=== Begin Enclosure ===

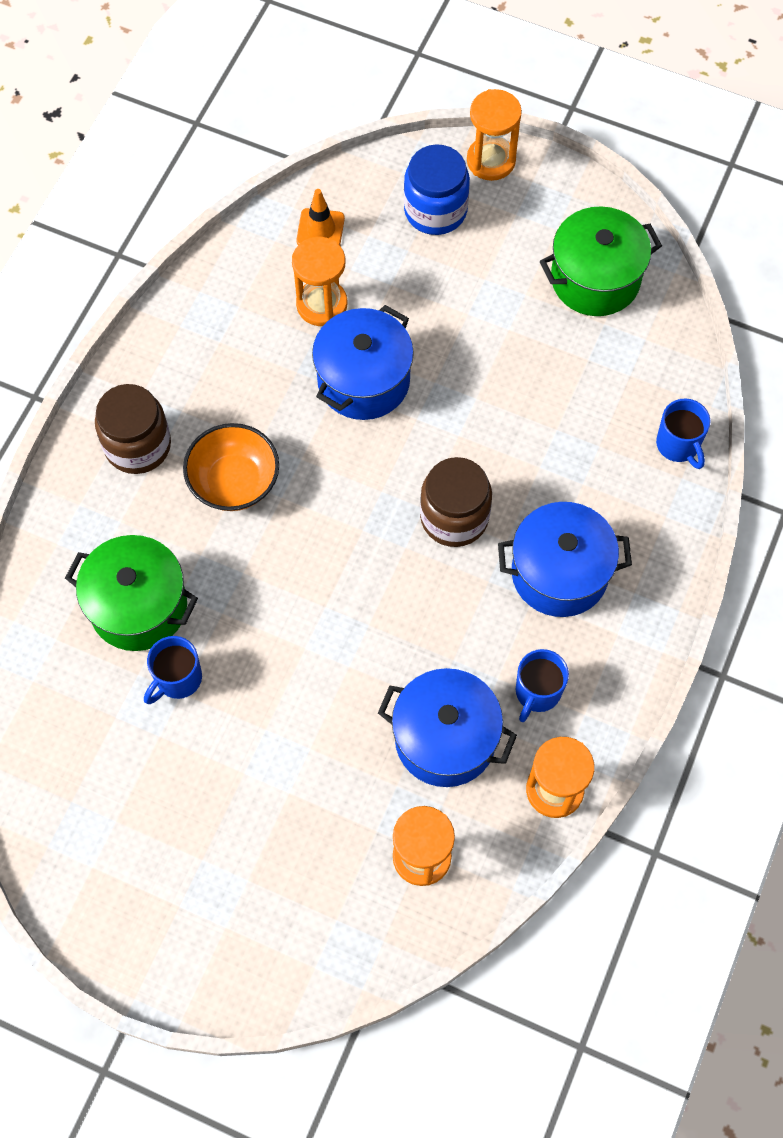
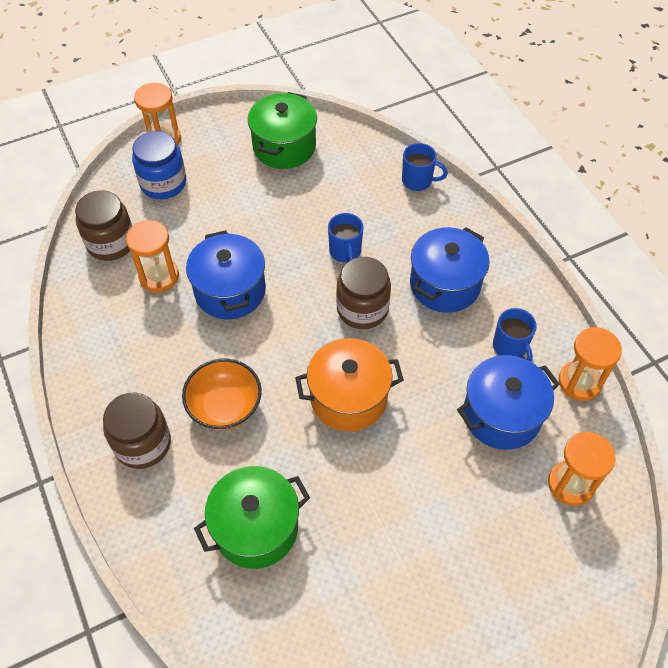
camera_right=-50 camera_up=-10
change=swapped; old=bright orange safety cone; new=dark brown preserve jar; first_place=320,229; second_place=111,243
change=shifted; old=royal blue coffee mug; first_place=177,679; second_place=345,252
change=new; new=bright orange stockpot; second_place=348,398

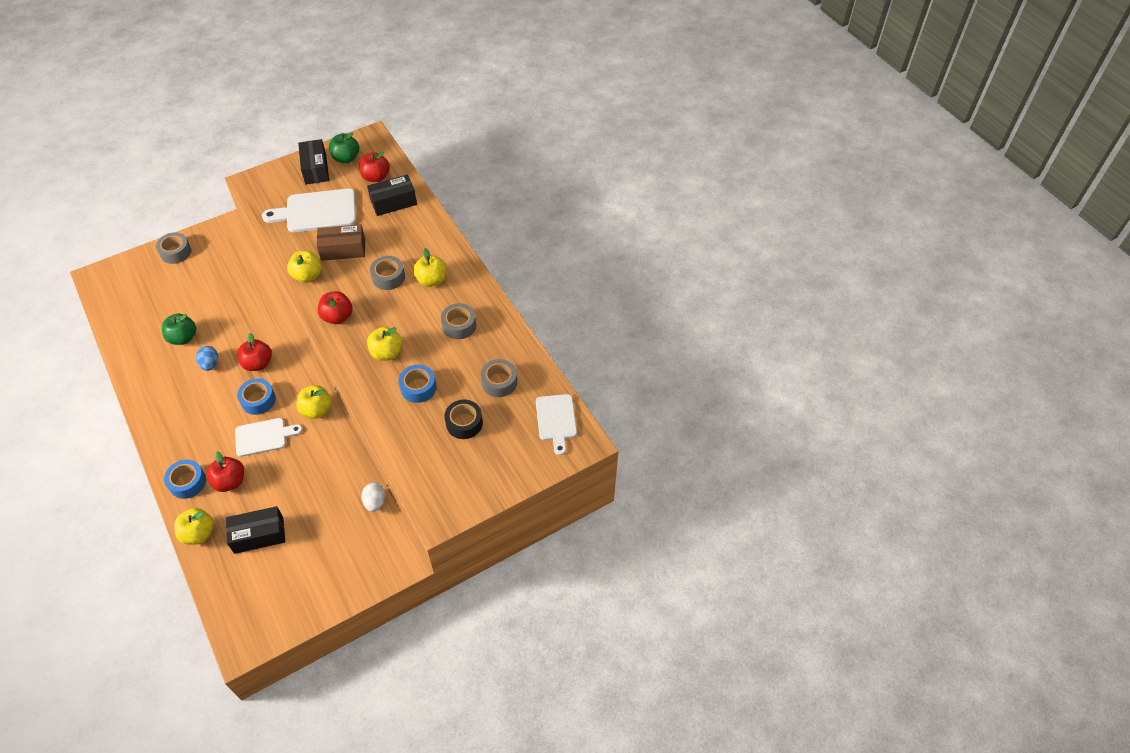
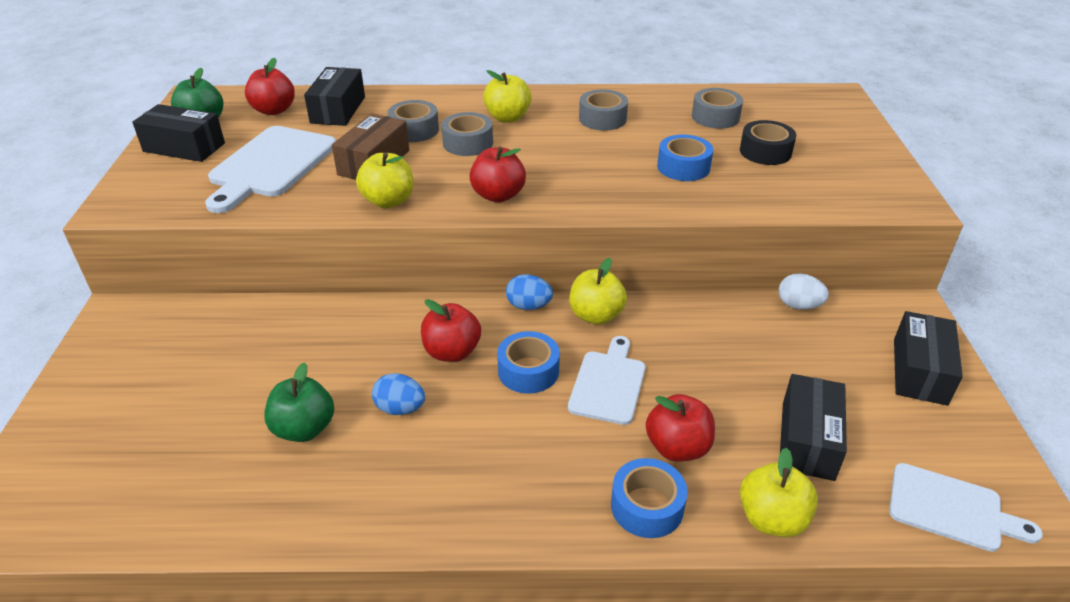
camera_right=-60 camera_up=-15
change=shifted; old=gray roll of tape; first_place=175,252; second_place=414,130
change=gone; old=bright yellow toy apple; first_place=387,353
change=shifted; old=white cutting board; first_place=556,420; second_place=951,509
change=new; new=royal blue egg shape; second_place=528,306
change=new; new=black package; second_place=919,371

=== End Enclosure ===
=== Begin Enclosure ===

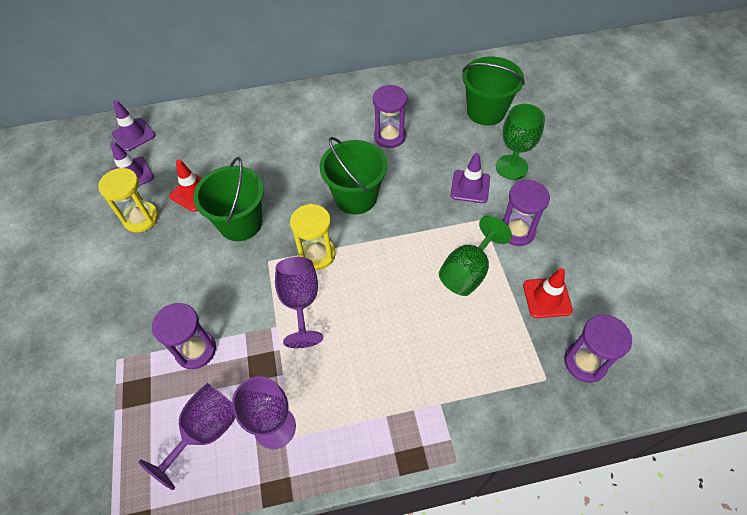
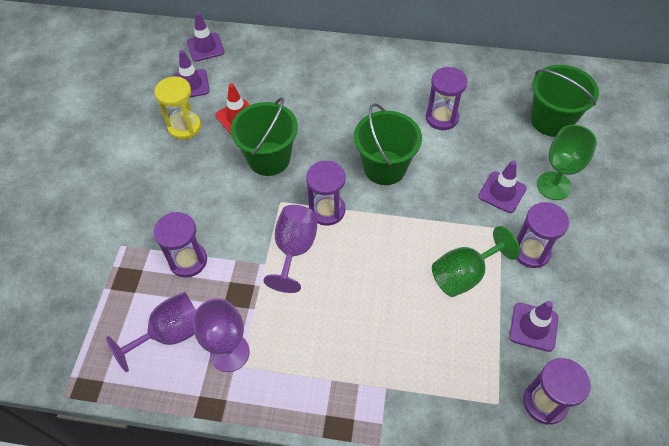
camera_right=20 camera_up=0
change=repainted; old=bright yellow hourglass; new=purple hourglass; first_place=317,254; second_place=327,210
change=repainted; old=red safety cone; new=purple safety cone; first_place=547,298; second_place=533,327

=== End Enclosure ===

**Exercise**
From the entries above, print the lines beginning at the one with "camera_right=-50 camera_up=-10" and stopping after the one with "change=shifted; old=royal blue", exactly as written and with nothing else.

**Output for this task**
camera_right=-50 camera_up=-10
change=swapped; old=bright orange safety cone; new=dark brown preserve jar; first_place=320,229; second_place=111,243
change=shifted; old=royal blue coffee mug; first_place=177,679; second_place=345,252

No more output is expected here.